- [Available data]:

[Start of Attachment]

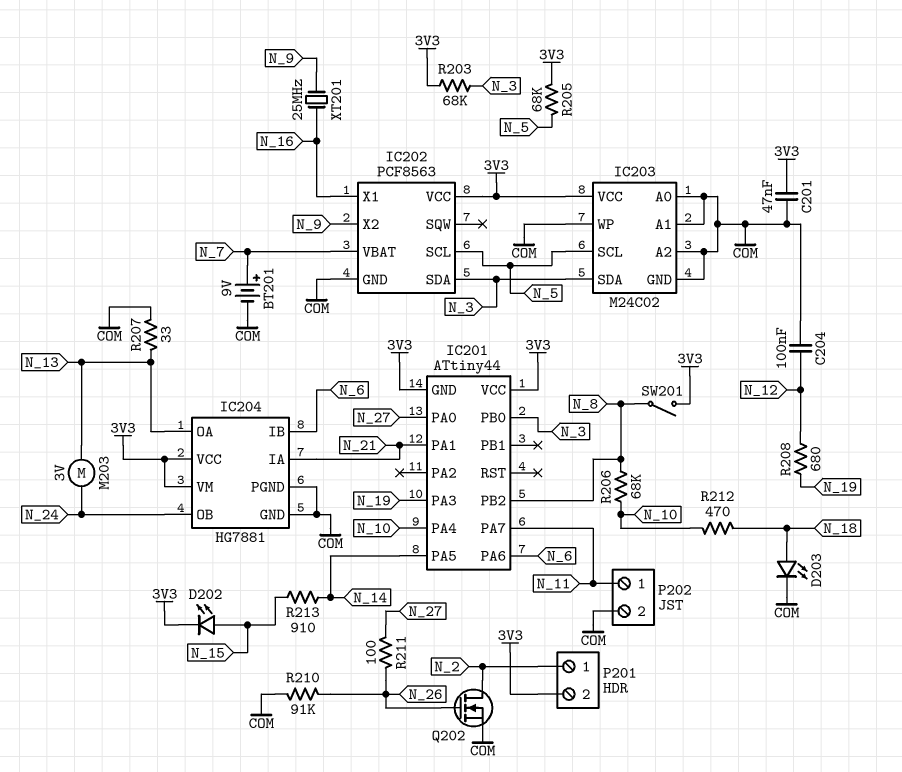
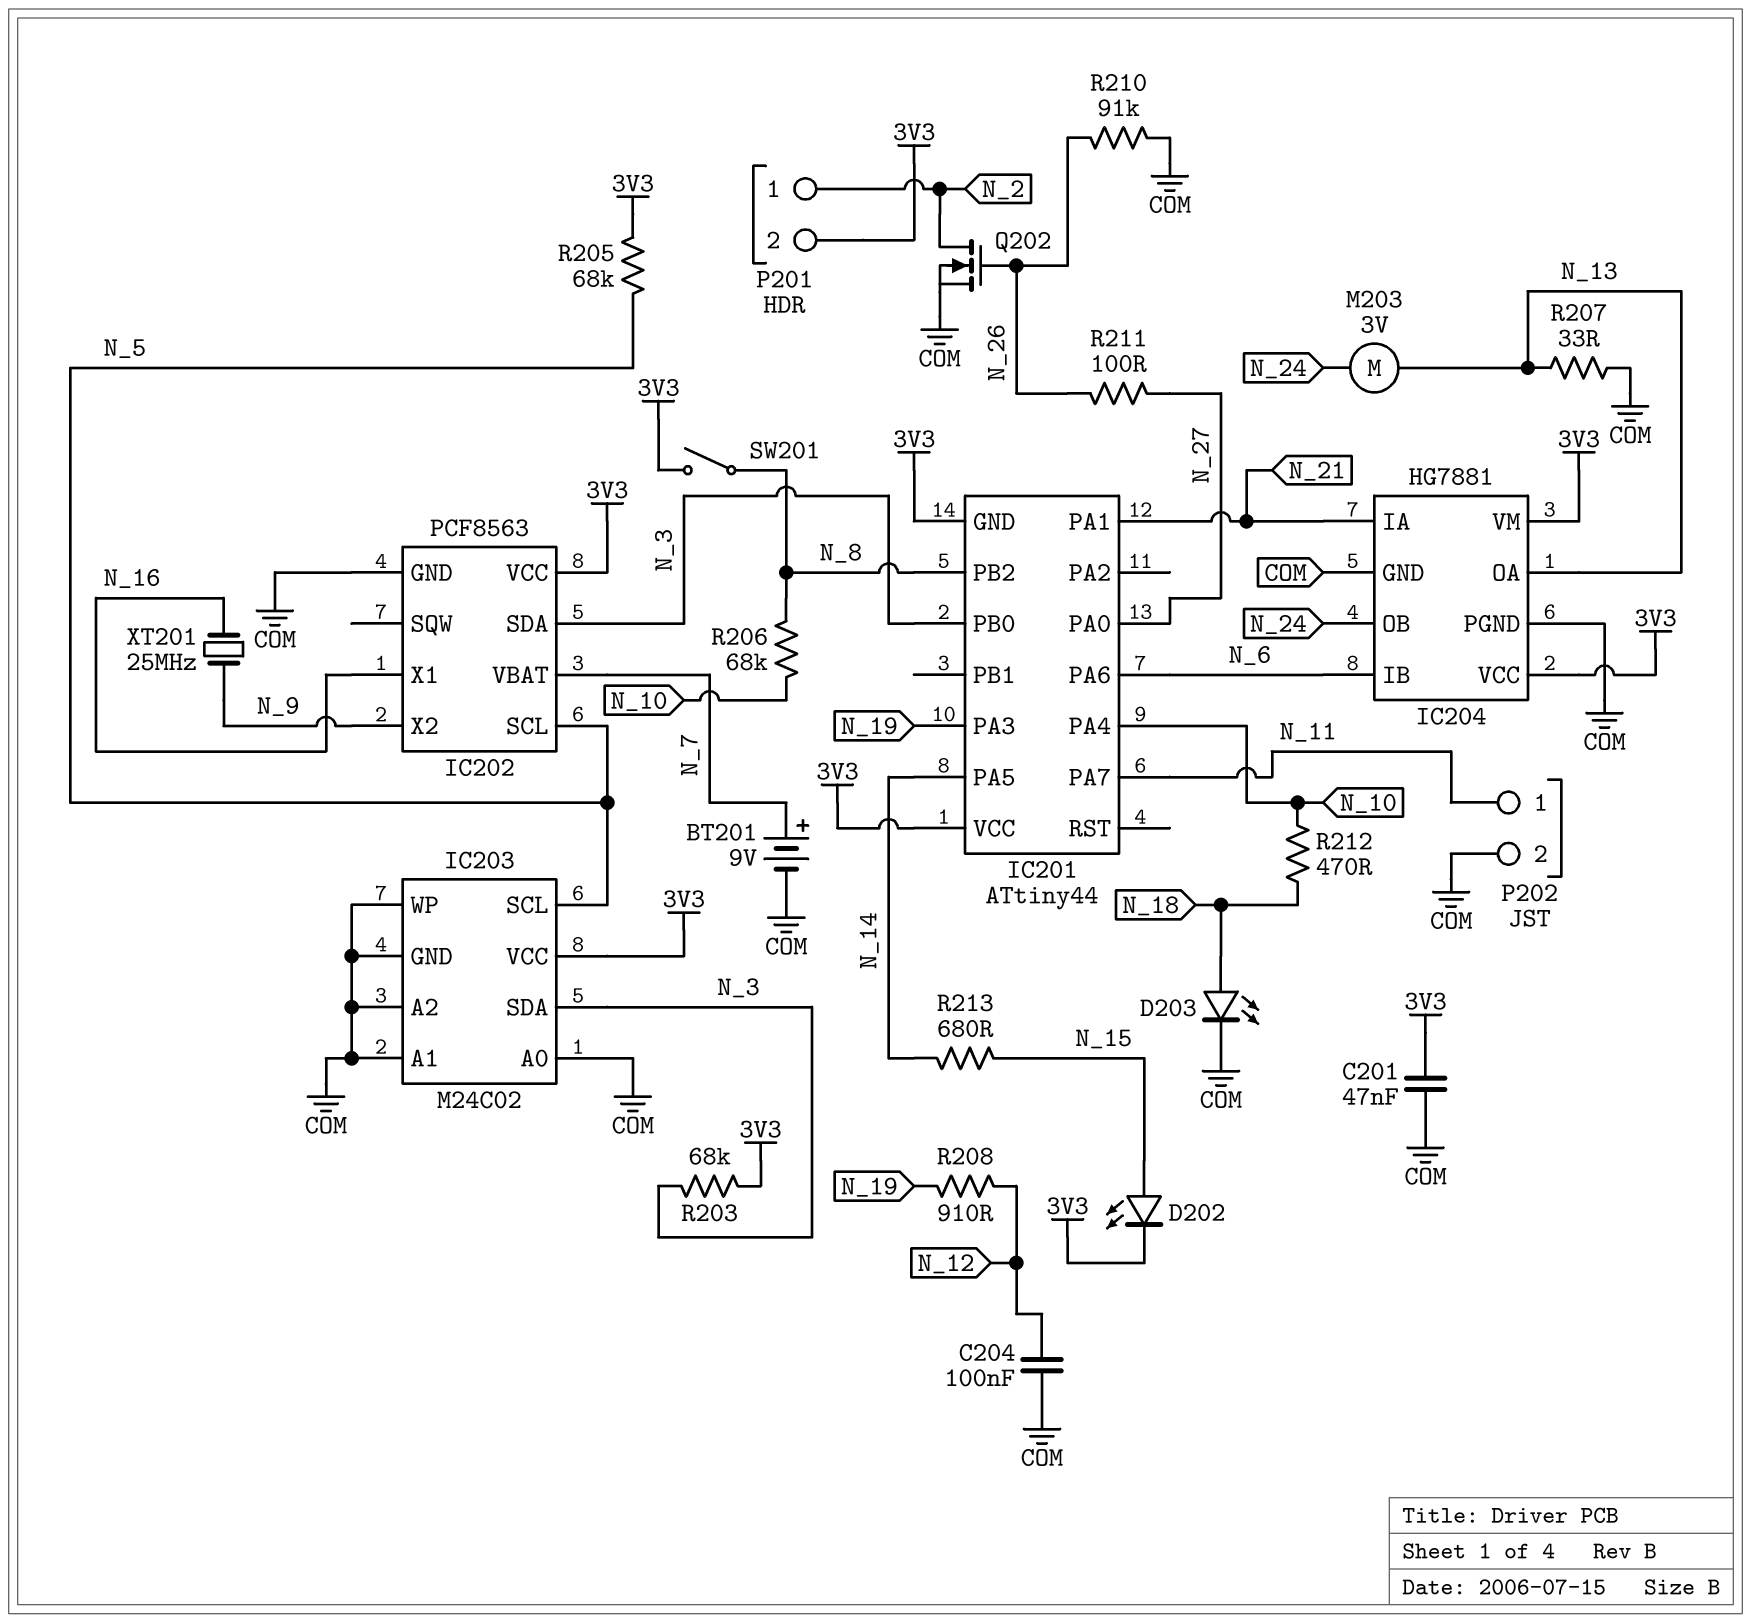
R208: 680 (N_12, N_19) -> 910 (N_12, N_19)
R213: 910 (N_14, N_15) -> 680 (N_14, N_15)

[End of Attachment]
[Start of Attachment]

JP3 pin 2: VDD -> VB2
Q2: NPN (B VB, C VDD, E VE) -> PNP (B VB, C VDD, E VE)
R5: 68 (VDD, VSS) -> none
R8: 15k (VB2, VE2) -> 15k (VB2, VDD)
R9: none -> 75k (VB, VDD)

[End of Attachment]

- [Work to complete]:
Every line above from the line with "R208: 680 (N_12, N_19) -> 910 (N_12, N_19)" to the line with "R213: 910 (N_14, N_15) -> 680 (N_14, N_15)" is wanted, ends included; write them out exactly and add no other line.

- [Solution]:
R208: 680 (N_12, N_19) -> 910 (N_12, N_19)
R213: 910 (N_14, N_15) -> 680 (N_14, N_15)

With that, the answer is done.